- **GIVEN ENTRIES**
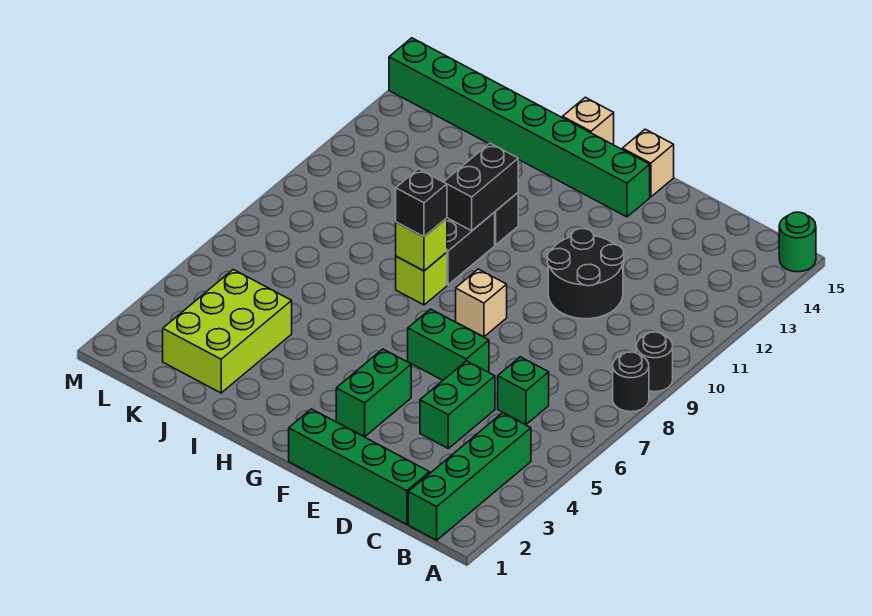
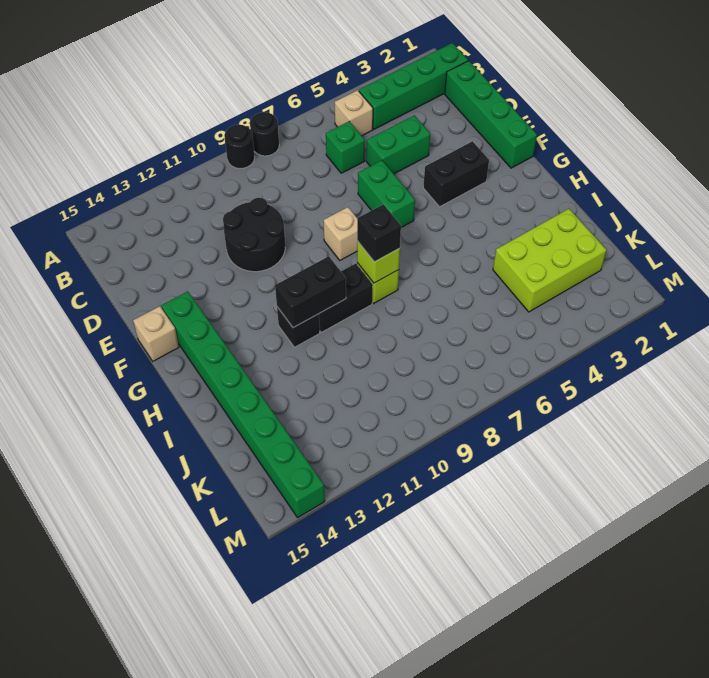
green 1x1 round brick [779,212,816,272] -> none
green 1x2 brick [336,349,411,437] -> black 1x2 brick [423,141,489,207]
tan 1x1 brick [563,97,614,145] -> tan 1x1 brick moved to [335,90,373,136]

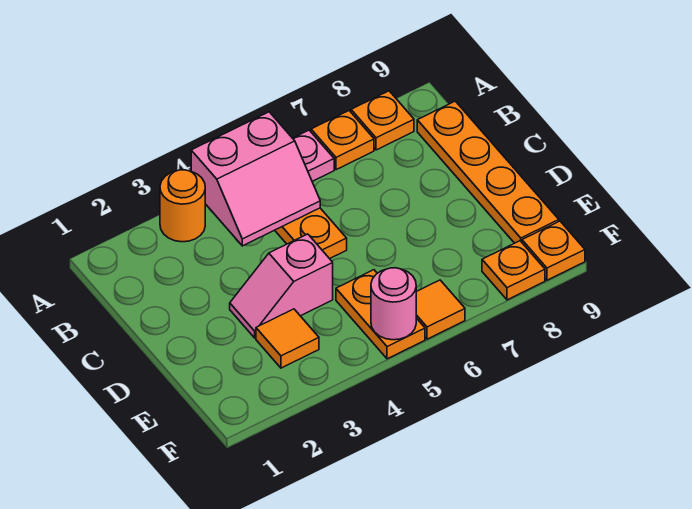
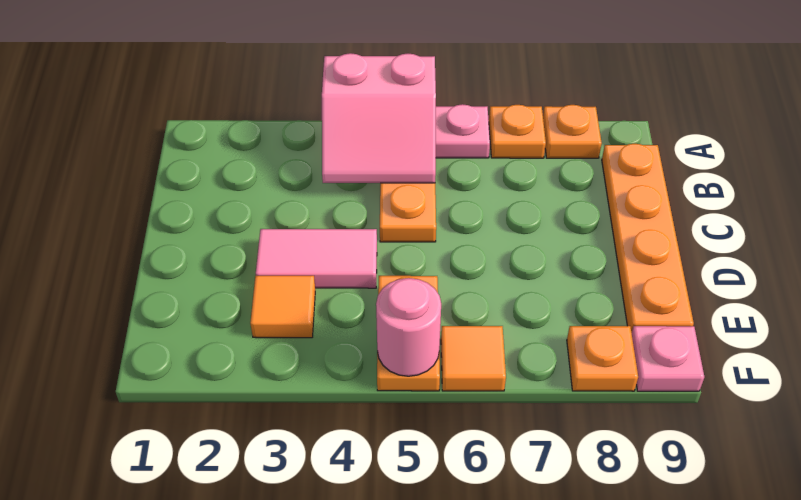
orange 1x1 round brick [160,170,205,242] -> none
pink 1x2 slope [230,234,333,338] -> pink 1x2 tile [256,229,377,288]
orange 1x1 plate [522,221,585,280] -> pink 1x1 plate [632,326,704,391]

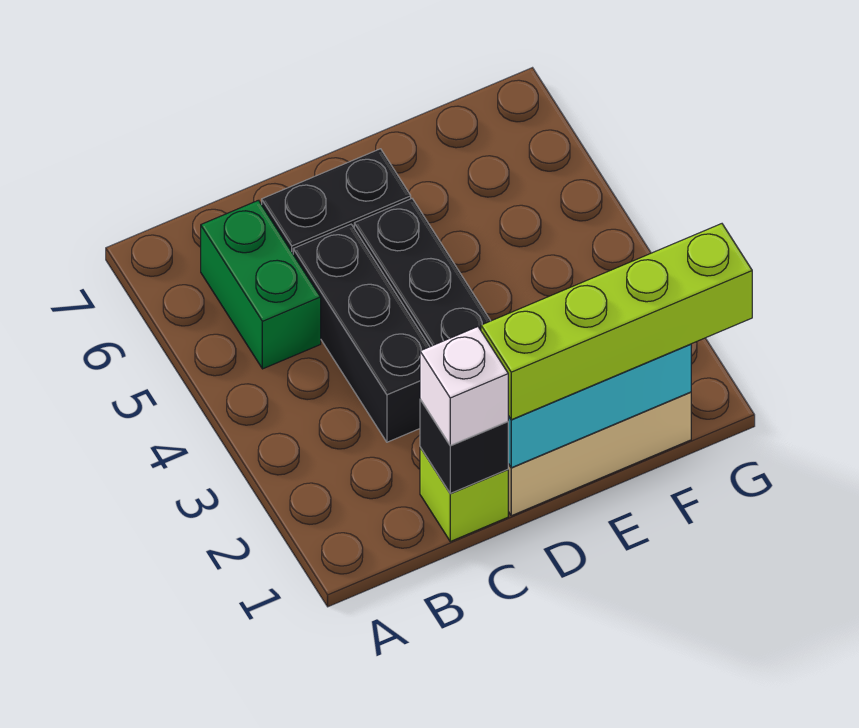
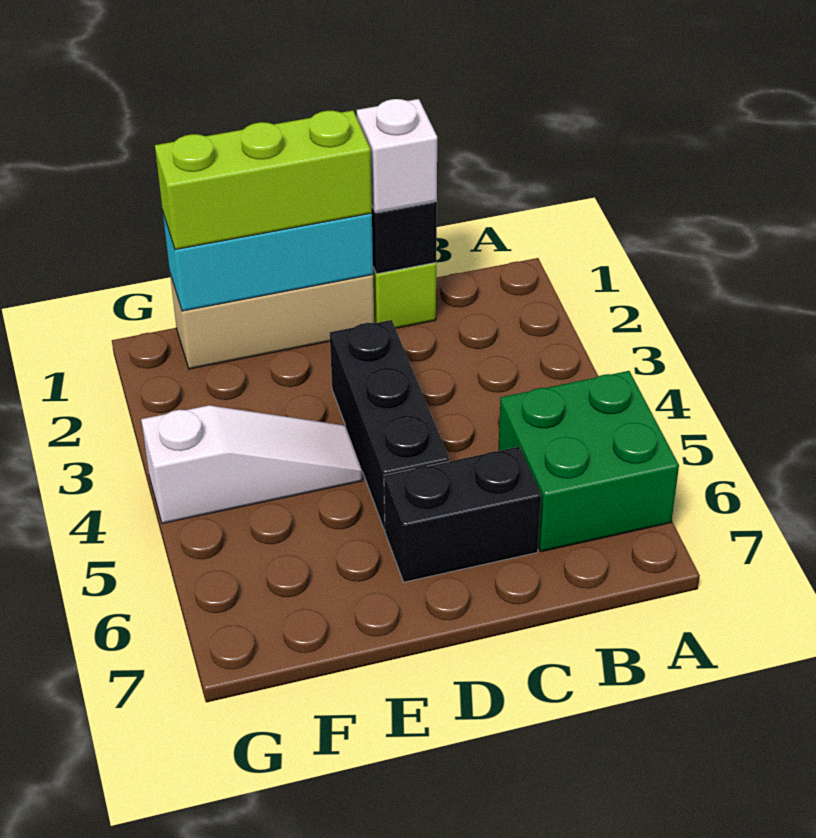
green 1x2 brick [201,200,321,369] -> green 2x2 brick [498,371,679,552]
black 1x3 brick [293,224,430,442] -> none
lime 1x4 brick [481,224,752,420] -> lime 1x3 brick [155,110,372,250]
none -> white 1x3 slope [141,405,363,523]

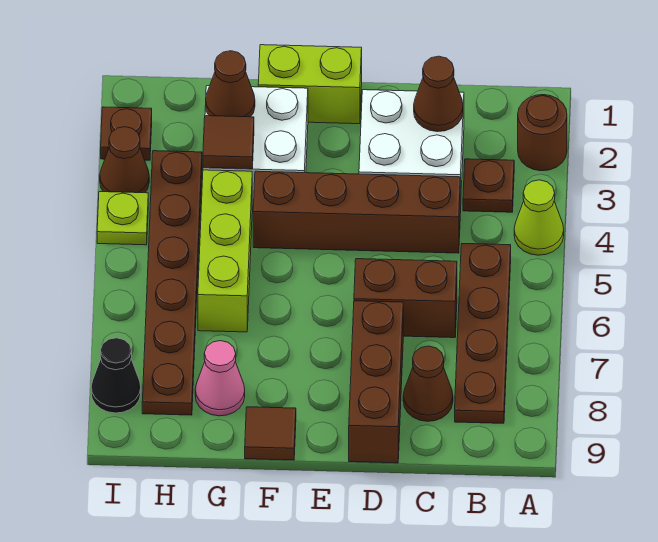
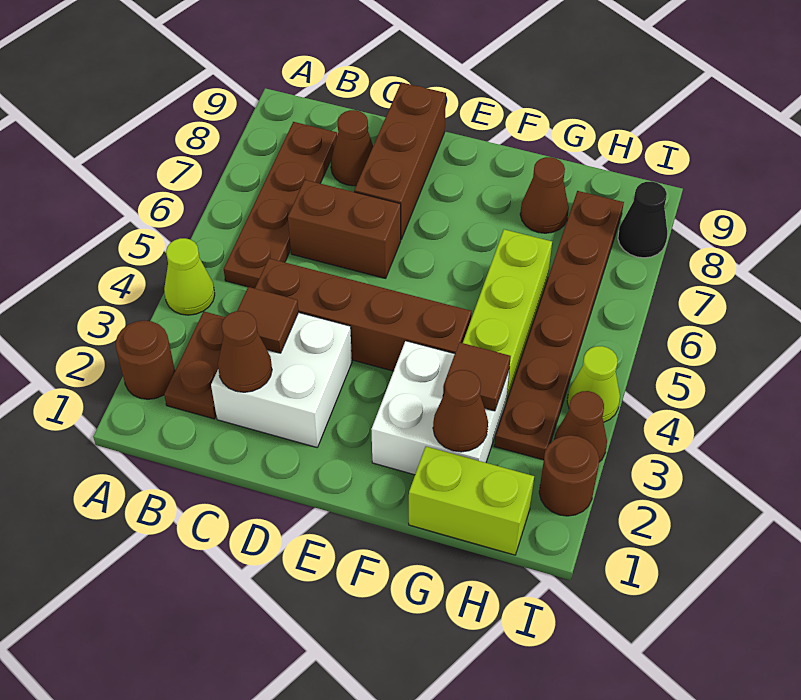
brown 1x1 plate [463,159,514,212] -> brown 1x2 plate [164,311,225,419]
lime 1x2 brick [258,45,362,124] -> lime 1x2 brick moved to [409,446,534,555]
brown 1x1 tile [245,407,296,460] -> brown 1x1 tile moved to [237,287,299,353]
pink 1x1 cone [195,341,245,416] -> brown 1x1 cone [520,157,569,233]
brown 1x1 plate [101,107,152,160] -> brown 1x1 round brick [539,435,599,516]
lime 1x1 plate [97,192,148,245] -> lime 1x1 cone [567,346,620,422]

- **ACTIVITY**
Please state how many lines in the entries include the string "green", giving no more than the number.

- **SOLUTION FOR THIS PROBLEM**
3